**Problem details:**
In full and exactly, reproduce the entries below, but omit the pictures.

(Records from a data source)

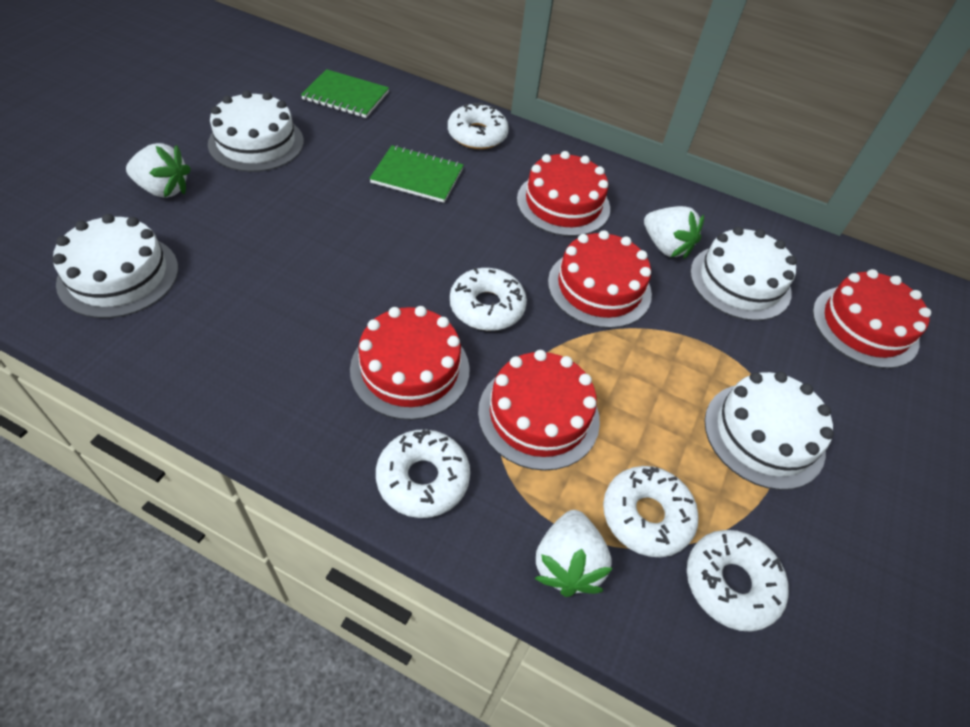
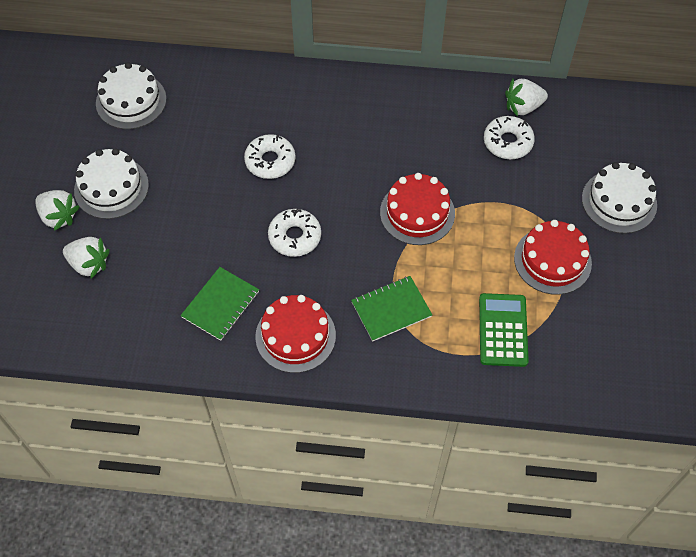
green calculator: 0 -> 1
red cake: 5 -> 3
white cake: 4 -> 3
white donut: 5 -> 3

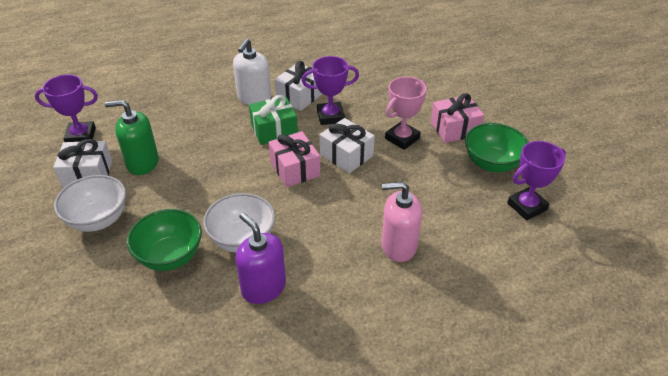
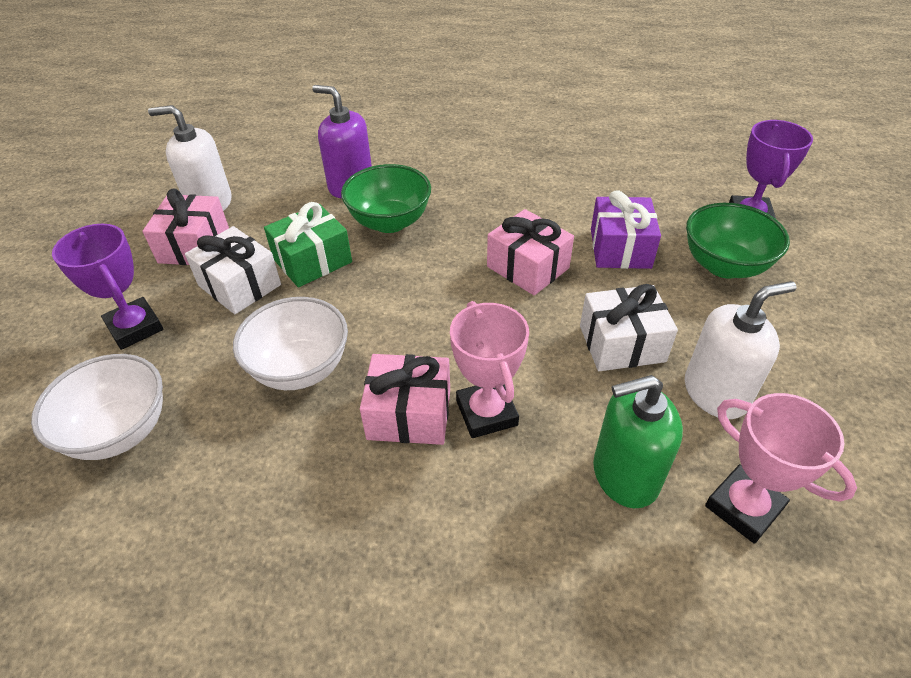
pink gift: 2 -> 3
pink soap dispenser: 1 -> 0
pink trophy: 1 -> 2
purple gift: 0 -> 1
purple trophy: 3 -> 2
white gift: 3 -> 2
white soap dispenser: 1 -> 2

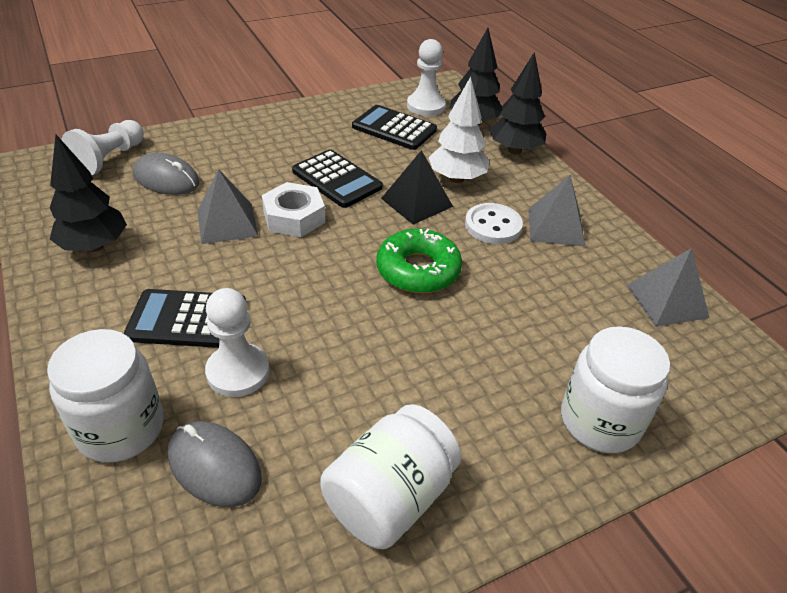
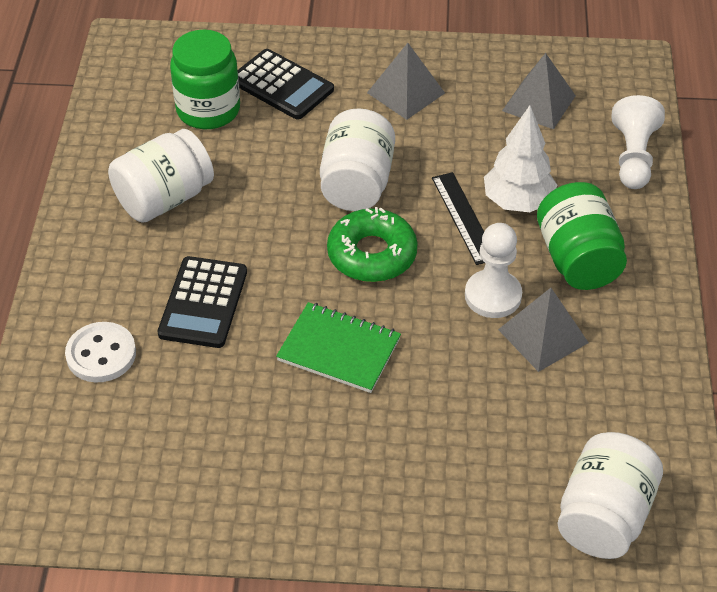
black calculator: 3 -> 2
black pyramid: 1 -> 0
black ruler: 0 -> 1
black tree: 3 -> 0
green jar: 0 -> 2
green notebook: 0 -> 1
grey mouse: 2 -> 0
white nut: 1 -> 0
white pawn: 3 -> 2

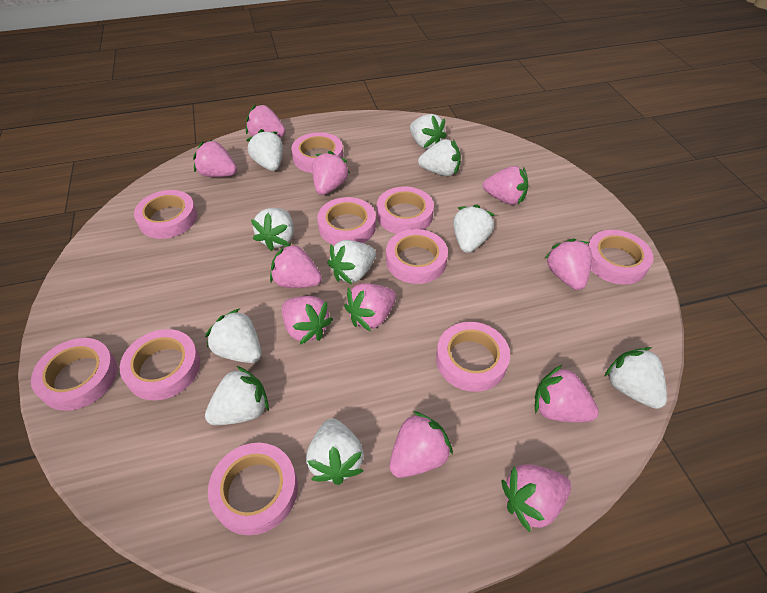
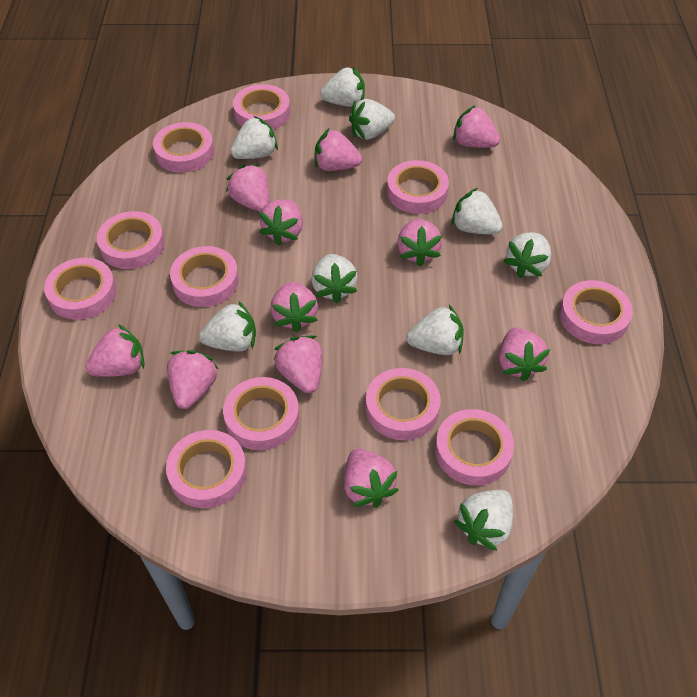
pink tape: 10 -> 11
white strawberry: 10 -> 9

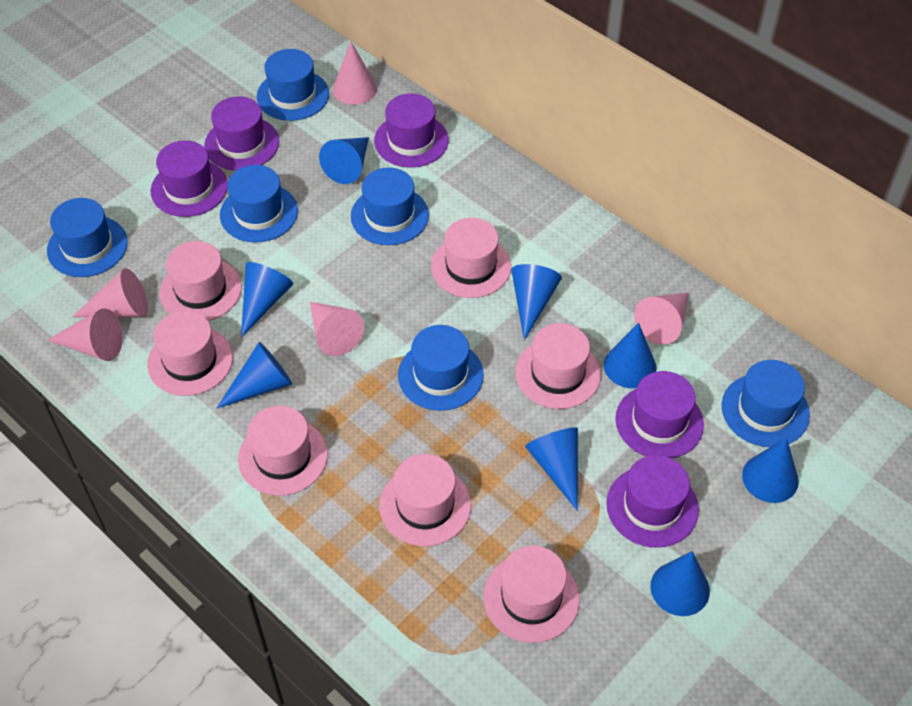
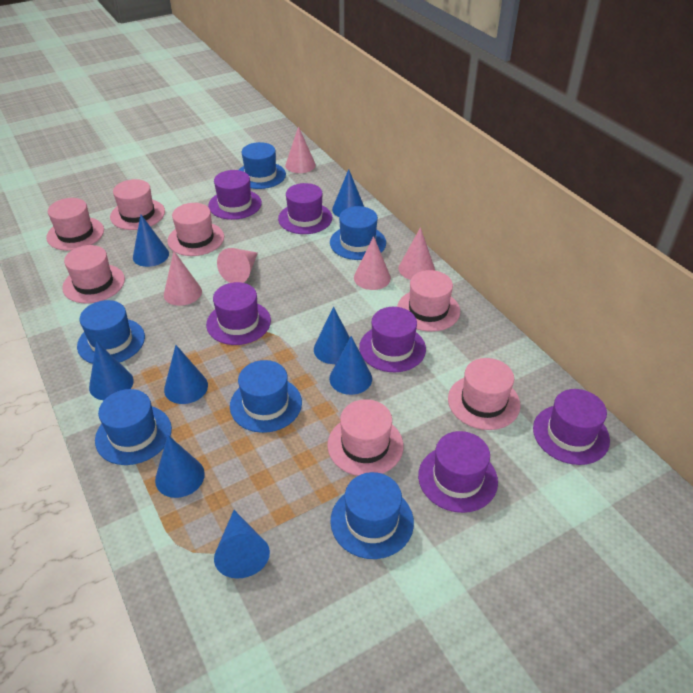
purple hat: 5 -> 6

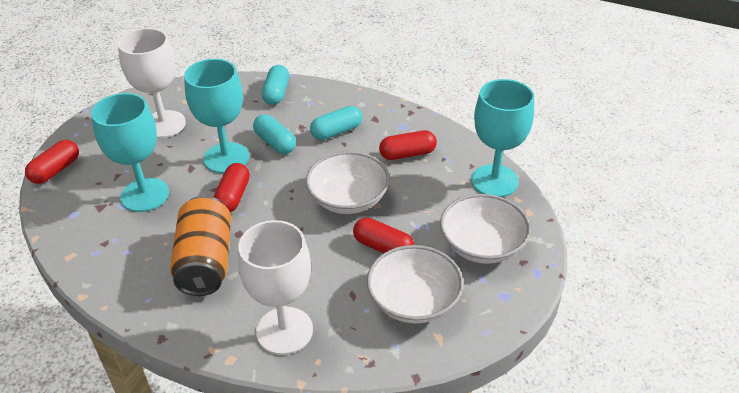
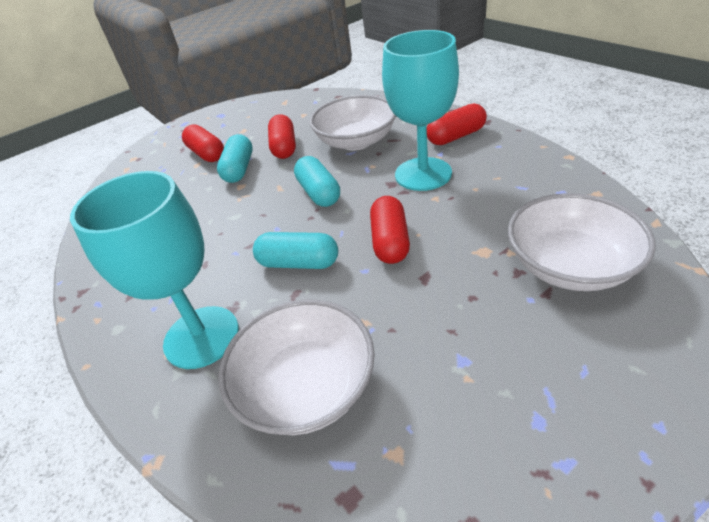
orange can: 1 -> 0
turquoise goblet: 3 -> 2
white goblet: 2 -> 0

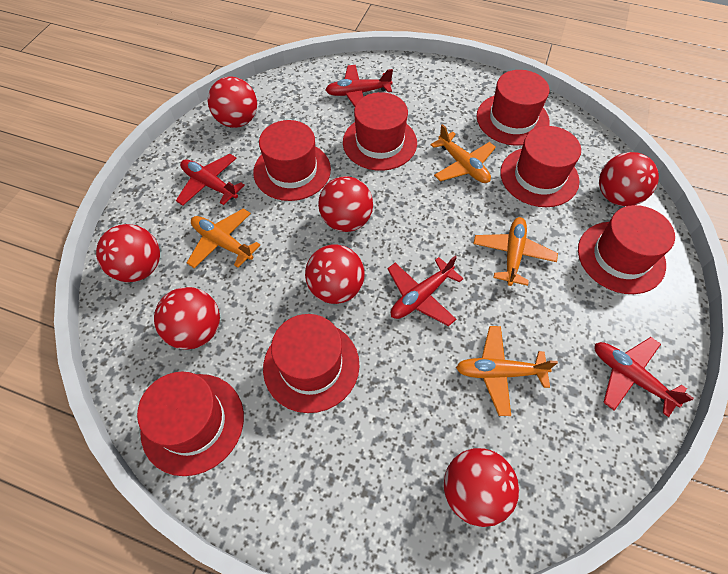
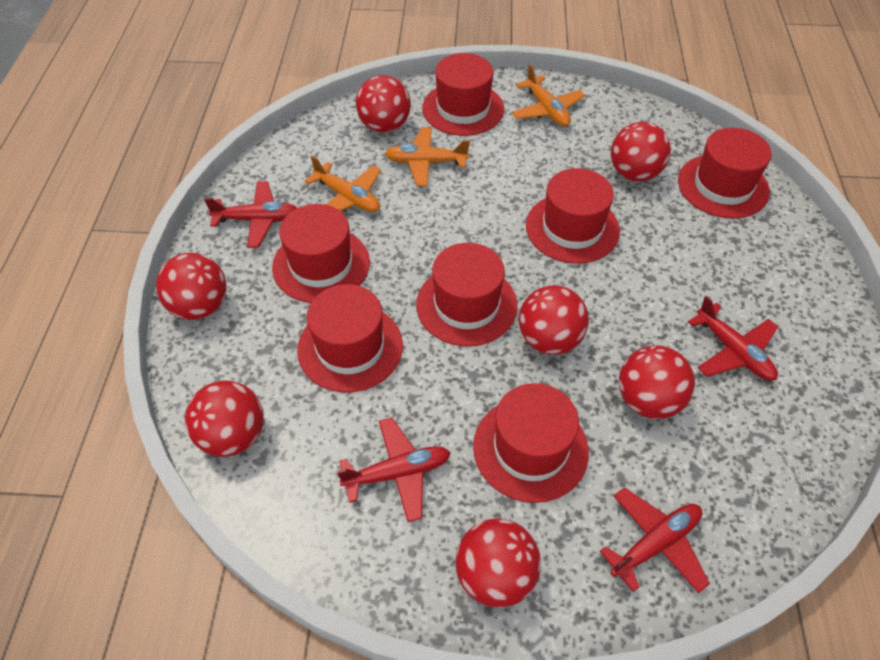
orange plane: 4 -> 3

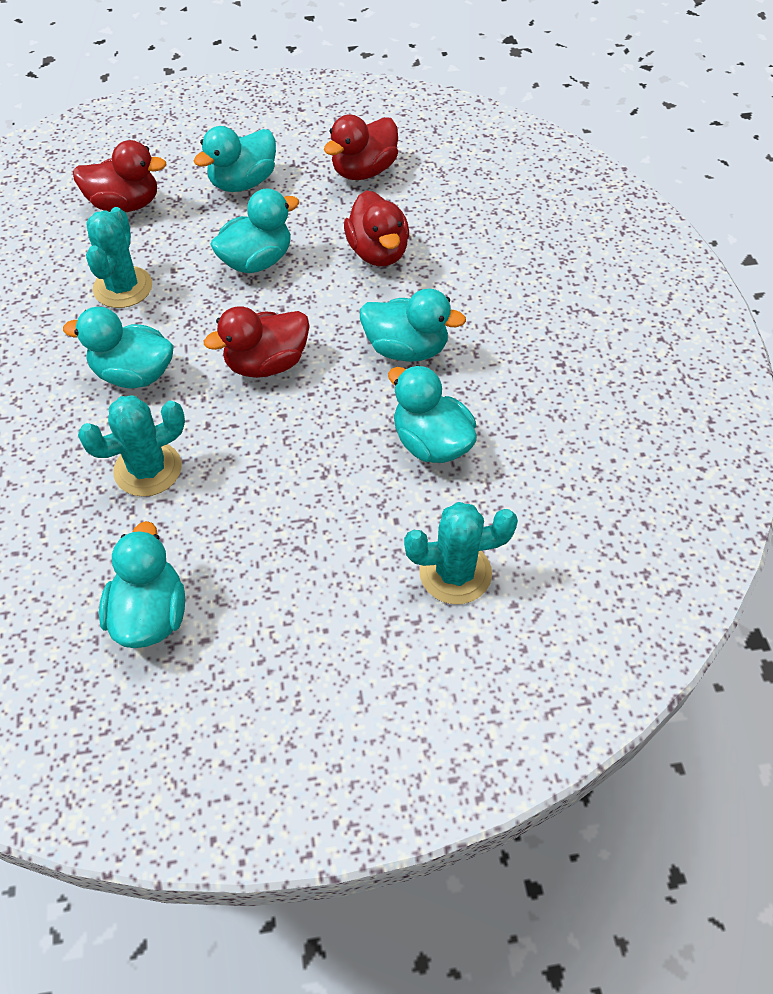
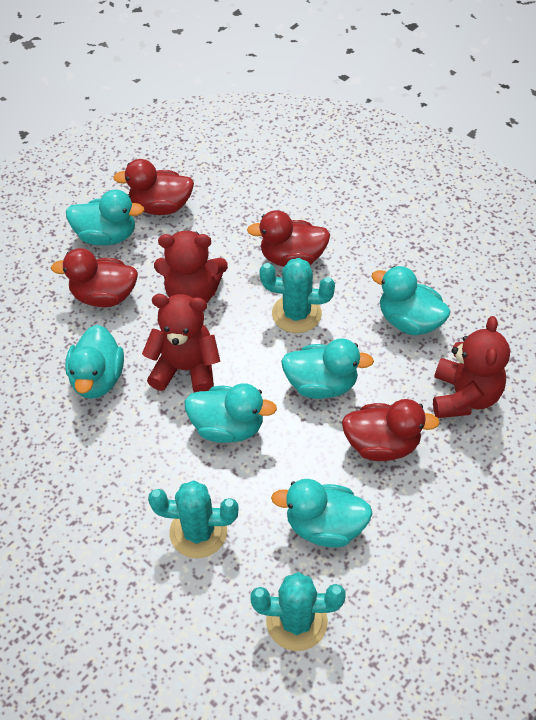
red teddy bear: 0 -> 3

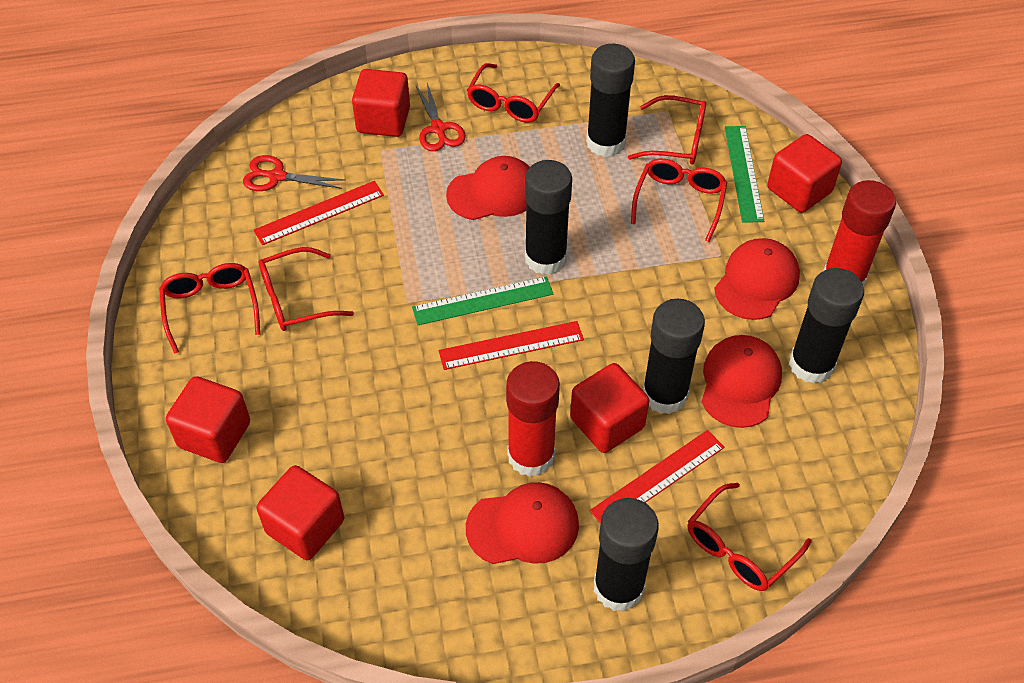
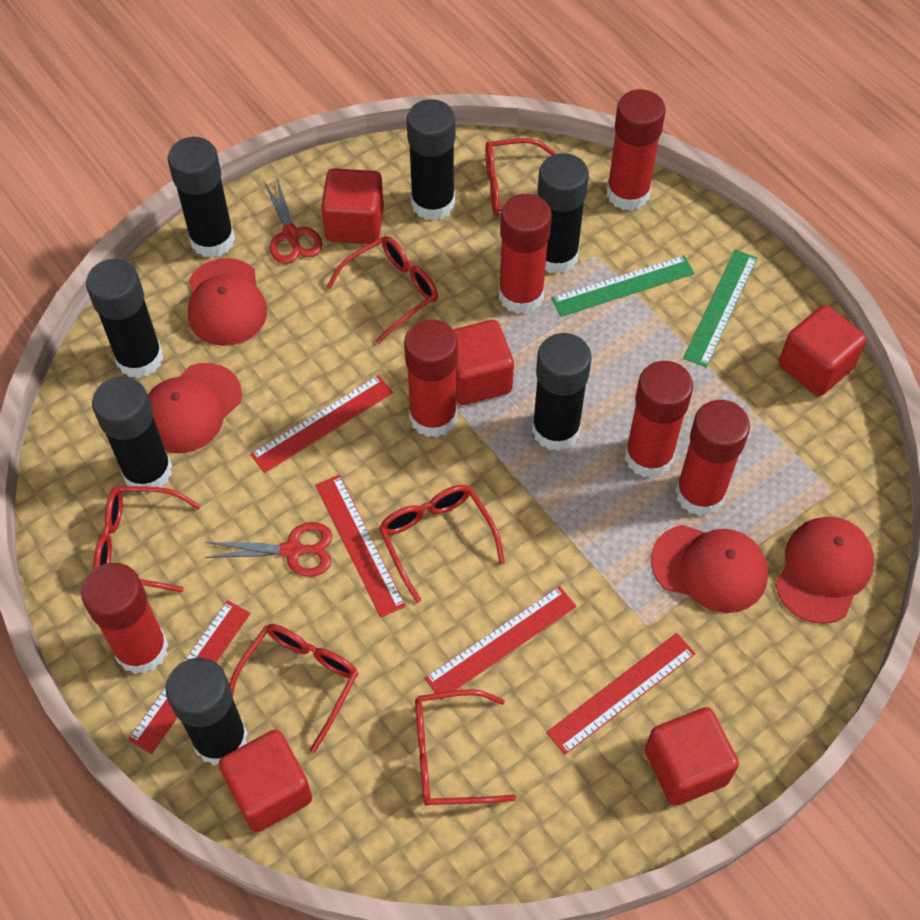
black glue stick: 5 -> 7
red glue stick: 2 -> 6
red ruler: 3 -> 5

**Written solution:**
green calculator: 0 -> 1
red cake: 5 -> 3
white cake: 4 -> 3
white donut: 5 -> 3

pink gift: 2 -> 3
pink soap dispenser: 1 -> 0
pink trophy: 1 -> 2
purple gift: 0 -> 1
purple trophy: 3 -> 2
white gift: 3 -> 2
white soap dispenser: 1 -> 2

black calculator: 3 -> 2
black pyramid: 1 -> 0
black ruler: 0 -> 1
black tree: 3 -> 0
green jar: 0 -> 2
green notebook: 0 -> 1
grey mouse: 2 -> 0
white nut: 1 -> 0
white pawn: 3 -> 2

pink tape: 10 -> 11
white strawberry: 10 -> 9

purple hat: 5 -> 6

orange can: 1 -> 0
turquoise goblet: 3 -> 2
white goblet: 2 -> 0

orange plane: 4 -> 3

red teddy bear: 0 -> 3

black glue stick: 5 -> 7
red glue stick: 2 -> 6
red ruler: 3 -> 5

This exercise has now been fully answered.